**Problem requirements:** Arrange everything from the first of these lines down to the one containing "coordinates (256, 381)." as a Markdown table with the columns Row and Line. Omit blank lines and leave the pictures out.

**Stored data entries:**
•••

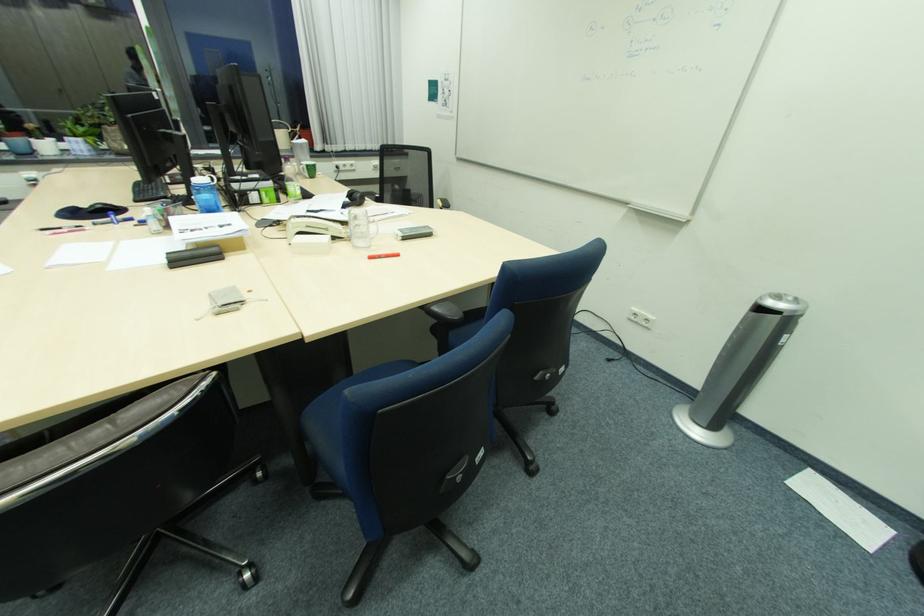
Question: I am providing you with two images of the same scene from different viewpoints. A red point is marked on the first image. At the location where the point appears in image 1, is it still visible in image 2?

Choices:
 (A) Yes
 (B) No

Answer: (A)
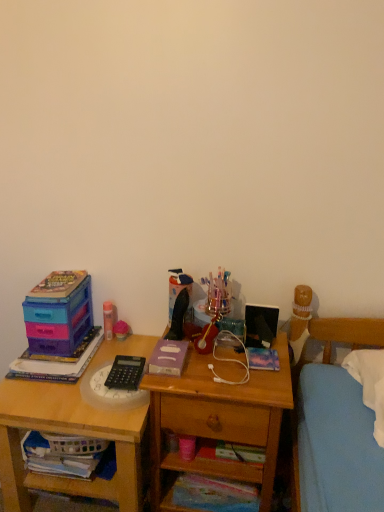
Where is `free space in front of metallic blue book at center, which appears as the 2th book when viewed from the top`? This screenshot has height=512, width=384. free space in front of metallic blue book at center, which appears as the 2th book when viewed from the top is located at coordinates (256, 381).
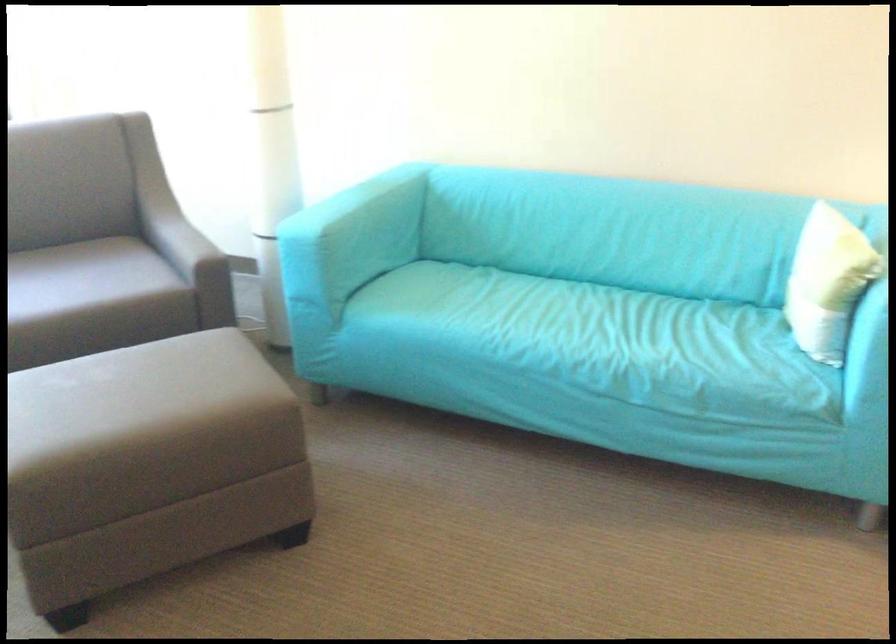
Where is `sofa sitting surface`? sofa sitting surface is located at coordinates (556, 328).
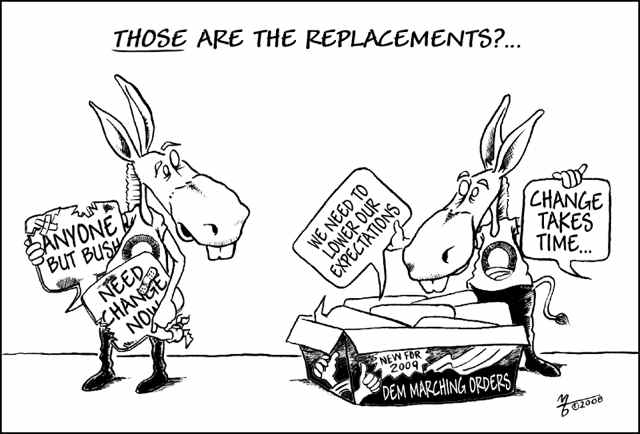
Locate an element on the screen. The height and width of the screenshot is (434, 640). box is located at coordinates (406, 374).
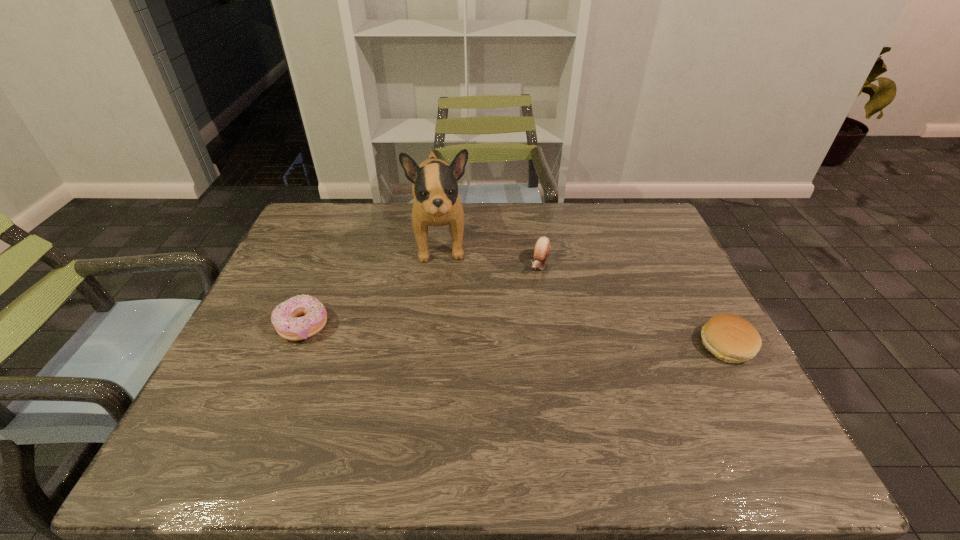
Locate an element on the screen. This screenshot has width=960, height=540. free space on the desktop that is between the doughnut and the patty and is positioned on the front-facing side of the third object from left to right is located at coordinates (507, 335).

•••

**Response area:**
| Row | Line |
|---|---|
| 1 | Question: I am providing you with two images of the same scene from different viewpoints. A red point is marked on the first image. At the location where the point appears in image 1, is it still visible in image 2? |
| 2 | Choices: |
| 3 |  (A) Yes |
| 4 |  (B) No |
| 5 | Answer: (A) |
| 6 | Where is `free space in front of metallic blue book at center, which appears as the 2th book when viewed from the top`? This screenshot has height=512, width=384. free space in front of metallic blue book at center, which appears as the 2th book when viewed from the top is located at coordinates (256, 381). |